▶ [Difference listings]:
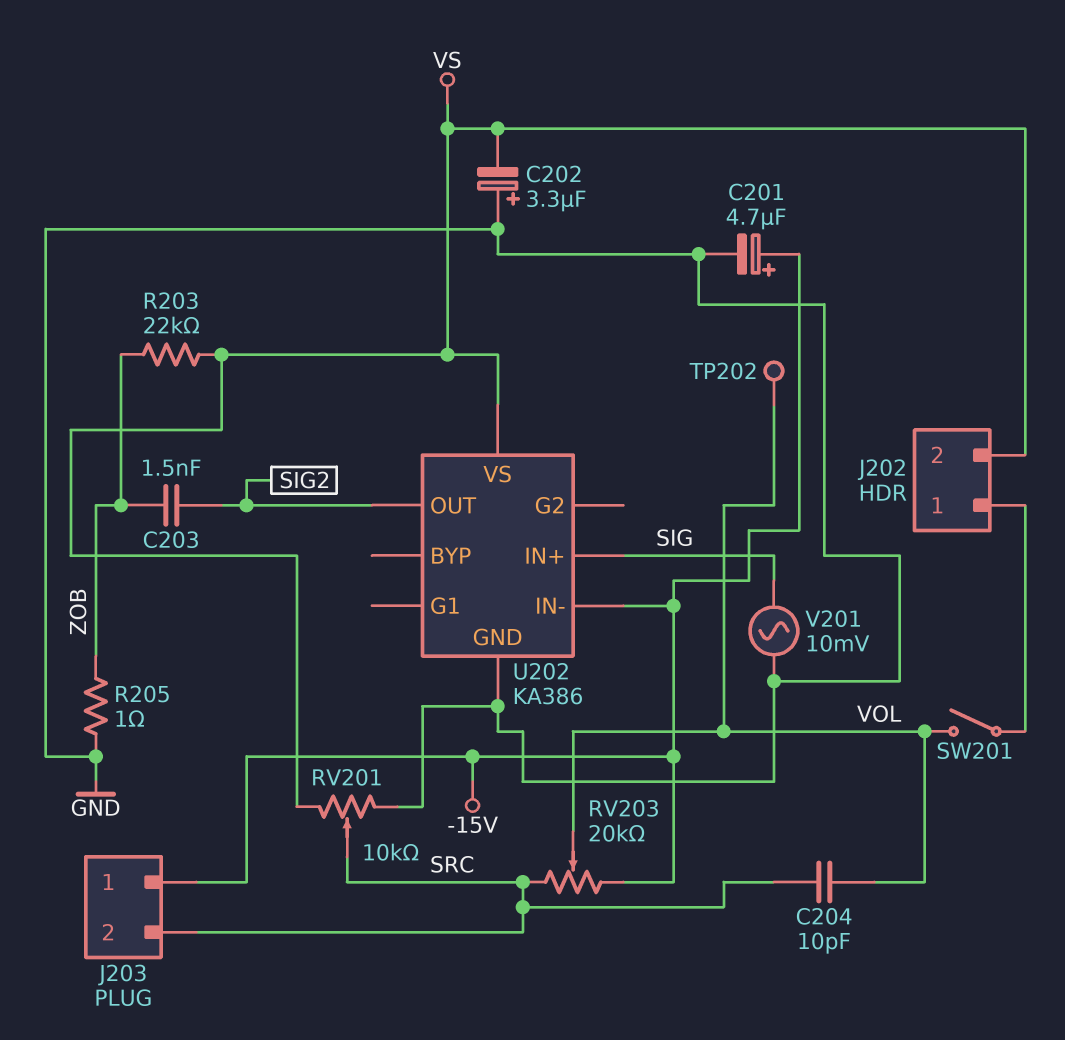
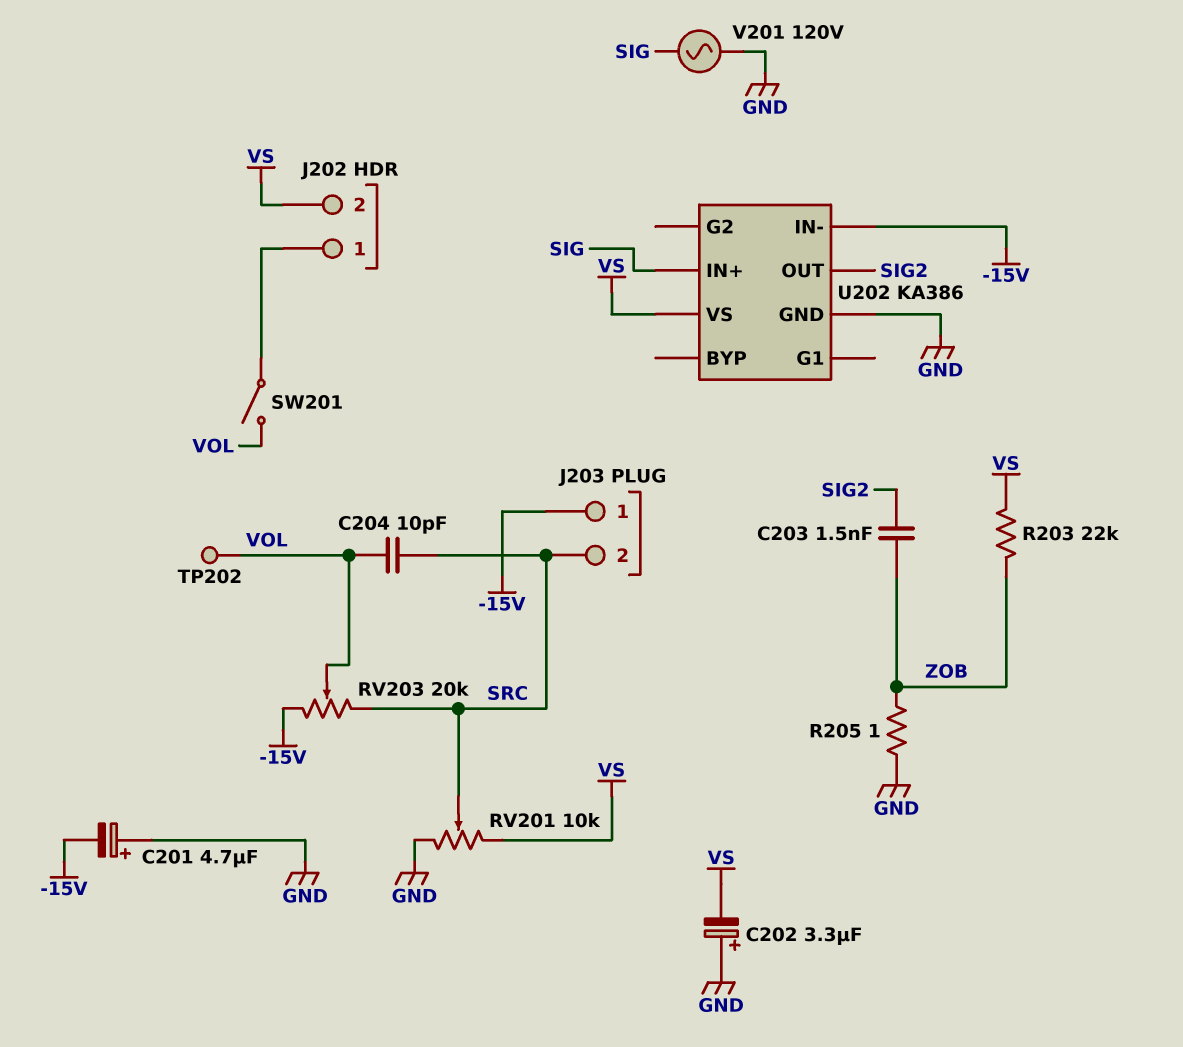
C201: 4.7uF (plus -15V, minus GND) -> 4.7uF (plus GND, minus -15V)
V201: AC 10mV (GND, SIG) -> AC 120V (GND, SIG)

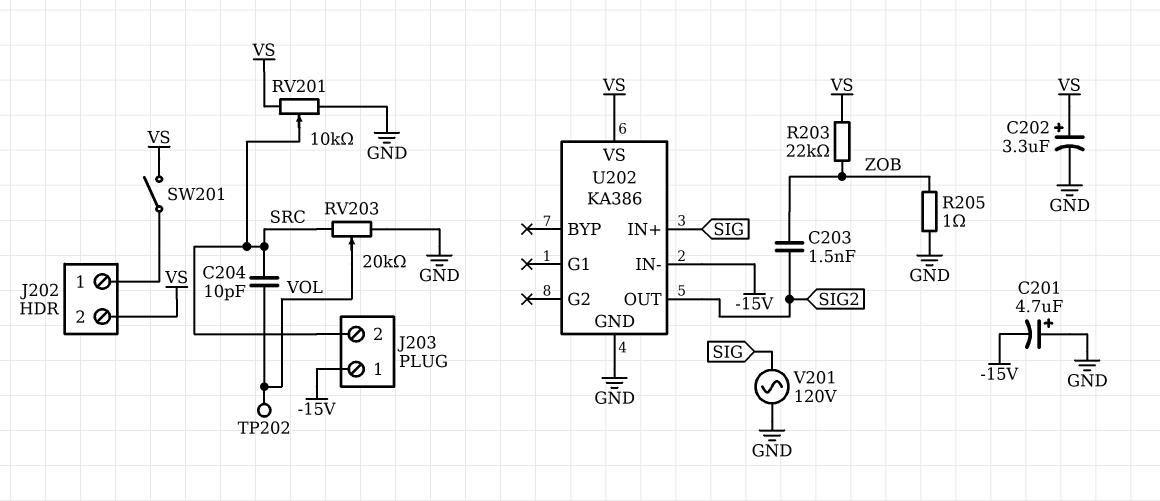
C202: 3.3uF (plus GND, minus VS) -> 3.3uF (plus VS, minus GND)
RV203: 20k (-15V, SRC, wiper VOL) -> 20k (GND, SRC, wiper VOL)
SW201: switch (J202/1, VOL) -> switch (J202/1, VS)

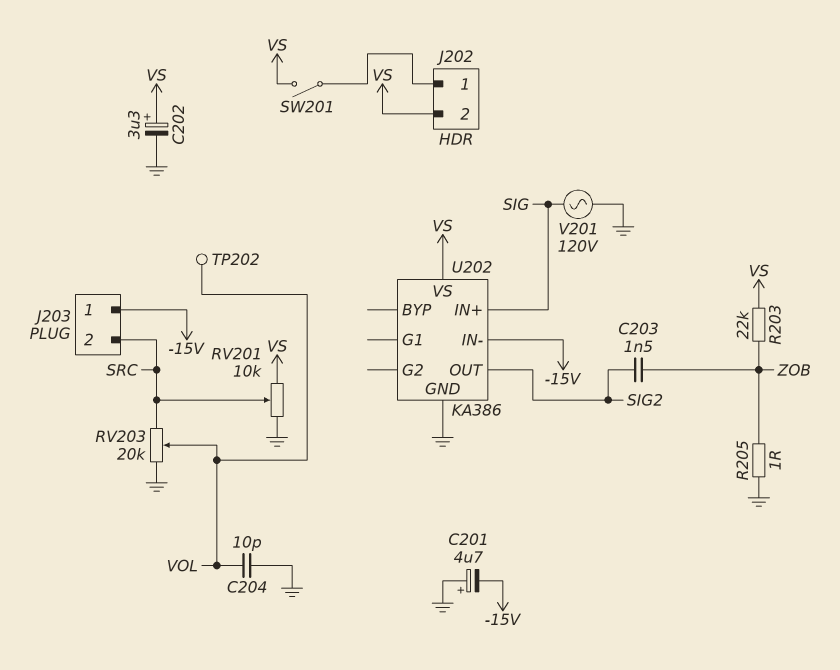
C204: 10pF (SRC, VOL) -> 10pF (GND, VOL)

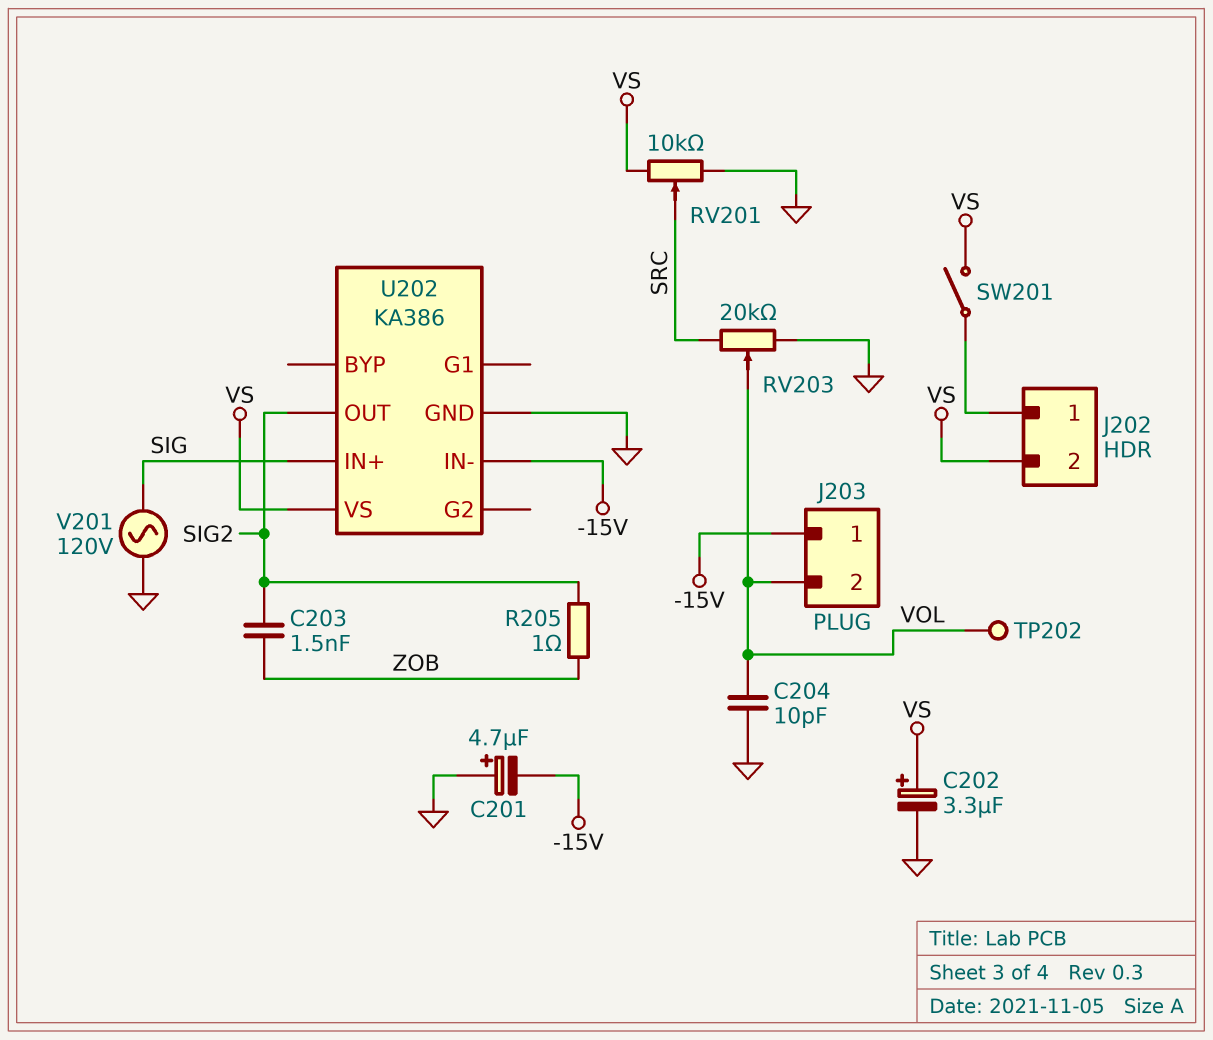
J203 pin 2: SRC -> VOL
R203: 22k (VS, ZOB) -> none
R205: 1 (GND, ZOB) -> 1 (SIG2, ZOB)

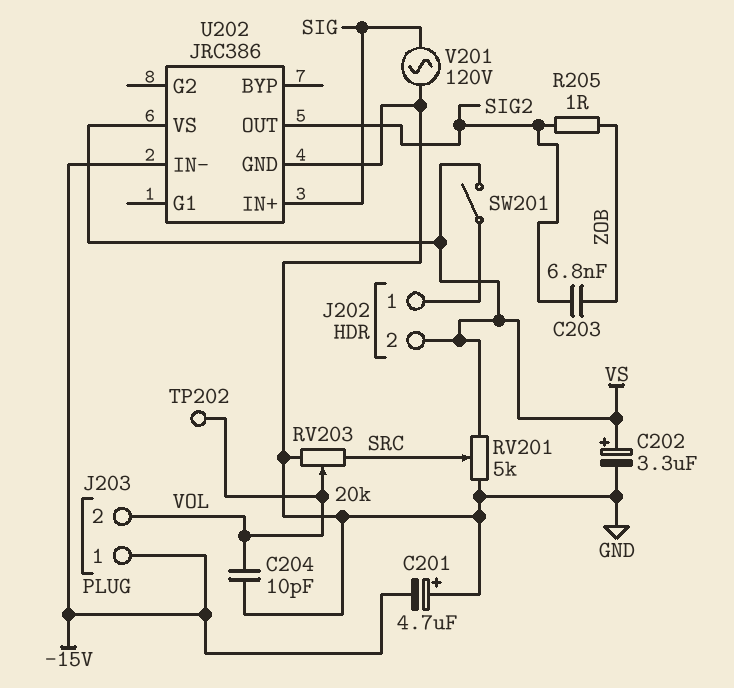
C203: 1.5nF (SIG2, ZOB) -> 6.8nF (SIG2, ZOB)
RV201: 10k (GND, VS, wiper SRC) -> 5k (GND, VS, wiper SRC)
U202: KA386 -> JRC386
==
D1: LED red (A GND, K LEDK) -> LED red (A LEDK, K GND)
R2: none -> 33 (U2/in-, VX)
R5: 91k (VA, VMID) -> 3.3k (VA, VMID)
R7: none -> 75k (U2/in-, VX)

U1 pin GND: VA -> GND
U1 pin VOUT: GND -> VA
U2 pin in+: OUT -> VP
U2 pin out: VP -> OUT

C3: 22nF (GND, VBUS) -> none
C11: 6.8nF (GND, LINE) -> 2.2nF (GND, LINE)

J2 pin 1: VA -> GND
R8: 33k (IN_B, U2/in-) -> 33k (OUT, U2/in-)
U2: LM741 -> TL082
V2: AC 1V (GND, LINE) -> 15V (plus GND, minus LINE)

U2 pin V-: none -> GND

▶ [GOAL OF THE EXERCISE]: List all lines above in which the string "plus" appears.

▶ [SOLUTION FOR THIS PROBLEM]:
C201: 4.7uF (plus -15V, minus GND) -> 4.7uF (plus GND, minus -15V)
C202: 3.3uF (plus GND, minus VS) -> 3.3uF (plus VS, minus GND)
V2: AC 1V (GND, LINE) -> 15V (plus GND, minus LINE)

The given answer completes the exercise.